** EXERCISE PROMPT **
Having read the material, return every line of it exactly.
__________________________________________________
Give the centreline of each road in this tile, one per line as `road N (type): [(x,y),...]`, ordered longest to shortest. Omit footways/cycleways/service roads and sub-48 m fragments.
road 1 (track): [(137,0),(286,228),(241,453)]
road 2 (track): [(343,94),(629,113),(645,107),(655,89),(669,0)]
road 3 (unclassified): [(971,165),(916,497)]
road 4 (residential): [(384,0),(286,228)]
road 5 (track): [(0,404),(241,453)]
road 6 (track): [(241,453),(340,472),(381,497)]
__________________________________________________
** EXERCISE SOLUTION **
Give the centreline of each road in this tile, one per line as `road N (type): [(x,y),...]`, ordered longest to shortest. Omit footways/cycleways/service roads and sub-48 m fragments.
road 1 (track): [(137,0),(286,228),(241,453)]
road 2 (track): [(343,94),(629,113),(645,107),(655,89),(669,0)]
road 3 (unclassified): [(971,165),(916,497)]
road 4 (residential): [(384,0),(286,228)]
road 5 (track): [(0,404),(241,453)]
road 6 (track): [(241,453),(340,472),(381,497)]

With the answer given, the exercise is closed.